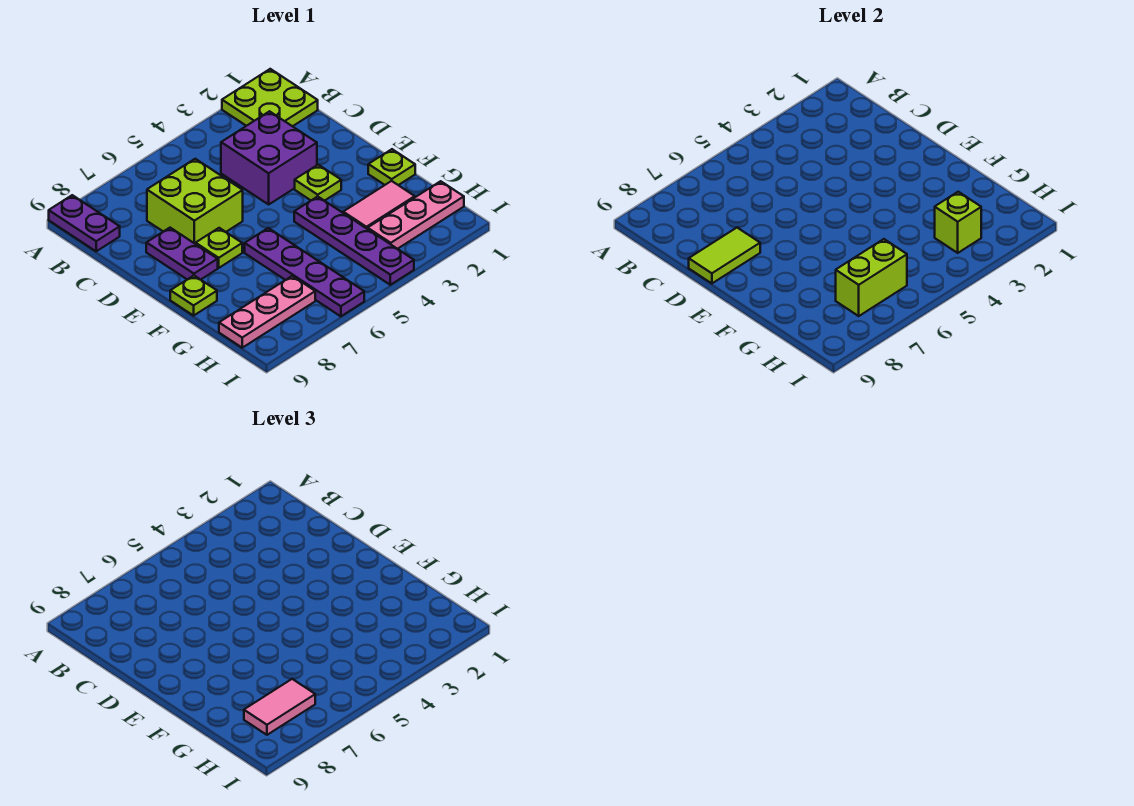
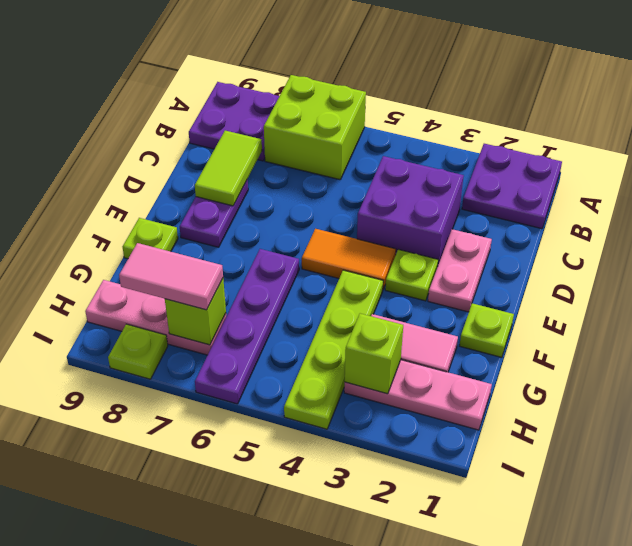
lime 2x2 plate [222,69,318,126] -> purple 2x2 plate [462,144,562,229]
purple 1x2 plate [49,195,120,251] -> purple 2x2 plate [189,82,279,161]
lime 2x2 brick [147,159,243,244] -> lime 2x2 brick moved to [264,75,366,180]
none -> pink 1x2 plate [428,229,492,312]
lime 1x2 tile [689,228,760,283] -> lime 1x2 tile turned to [195,131,262,206]
none -> orange 1x2 tile [302,229,396,289]
lime 1x1 plate [196,228,242,268] -> lime 1x1 plate moved to [108,324,168,379]
purple 1x4 plate [294,197,414,285] -> lime 1x4 plate [284,270,383,429]
lime 1x2 brick [836,239,907,316] -> lime 1x1 brick [165,279,226,345]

● ● ●

• Task to complete
Search the data for "brick". Copy each line that has it.

• Task answer
lime 2x2 brick [147,159,243,244] -> lime 2x2 brick moved to [264,75,366,180]
lime 1x2 brick [836,239,907,316] -> lime 1x1 brick [165,279,226,345]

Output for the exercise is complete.